▶ TRY IT
Quote exactly, and only, the lines of the material below from the line with "rominefok (black) <371, 279, 461, 316>" through the line with "pomumido (white) <585, 297, 657, 353>".

▶ INFORMATION

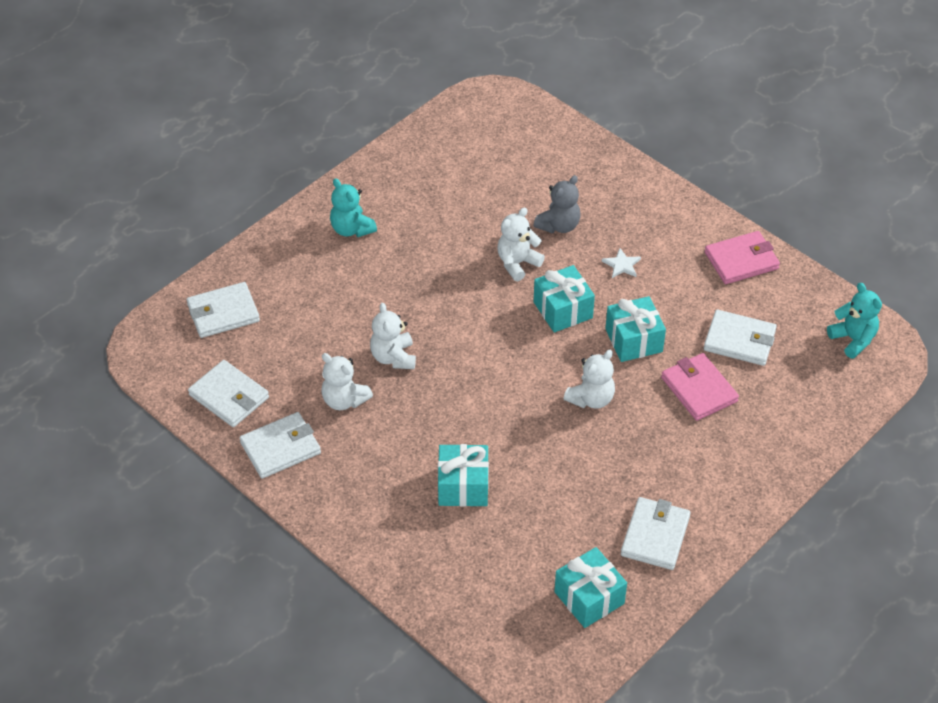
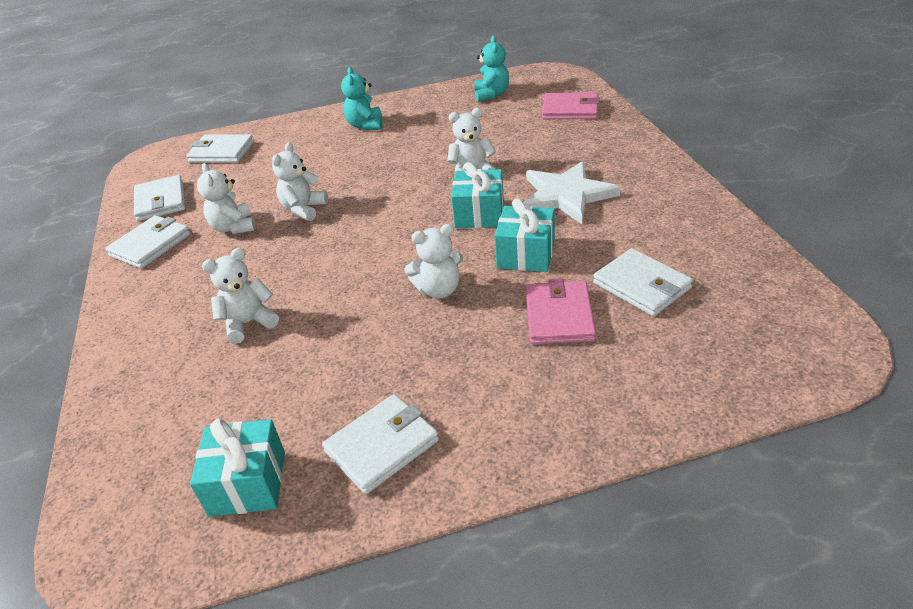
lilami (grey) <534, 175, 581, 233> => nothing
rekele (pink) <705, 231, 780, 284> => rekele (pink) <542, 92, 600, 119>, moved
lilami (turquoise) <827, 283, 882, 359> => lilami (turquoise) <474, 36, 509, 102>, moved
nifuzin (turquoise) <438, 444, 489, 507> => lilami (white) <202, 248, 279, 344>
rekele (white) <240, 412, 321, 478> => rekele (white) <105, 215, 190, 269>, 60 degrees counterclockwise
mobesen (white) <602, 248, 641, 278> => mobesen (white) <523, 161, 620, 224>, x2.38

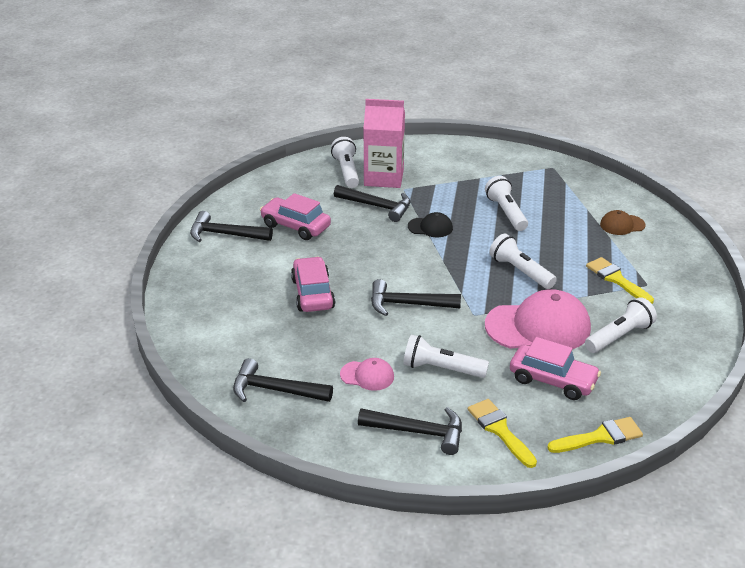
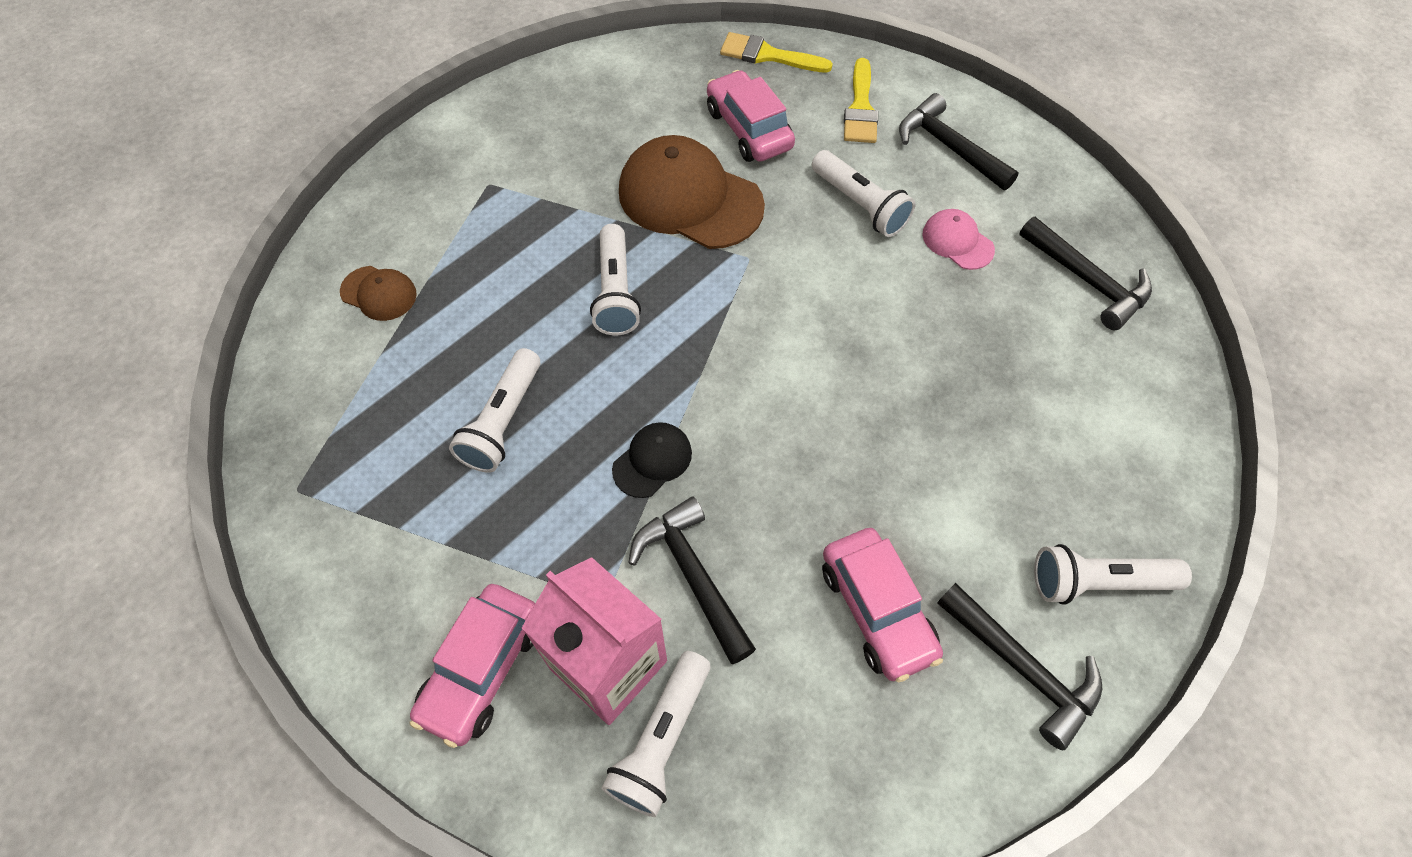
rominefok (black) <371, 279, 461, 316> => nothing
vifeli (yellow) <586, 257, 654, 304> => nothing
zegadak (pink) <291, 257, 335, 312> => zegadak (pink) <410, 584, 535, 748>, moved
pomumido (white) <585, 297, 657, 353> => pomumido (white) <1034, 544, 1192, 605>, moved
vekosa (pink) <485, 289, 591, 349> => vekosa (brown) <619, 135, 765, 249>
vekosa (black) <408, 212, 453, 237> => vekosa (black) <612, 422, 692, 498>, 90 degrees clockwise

▶ ANSWER TO THIS EXERCISE
rominefok (black) <371, 279, 461, 316> => nothing
vifeli (yellow) <586, 257, 654, 304> => nothing
zegadak (pink) <291, 257, 335, 312> => zegadak (pink) <410, 584, 535, 748>, moved
pomumido (white) <585, 297, 657, 353> => pomumido (white) <1034, 544, 1192, 605>, moved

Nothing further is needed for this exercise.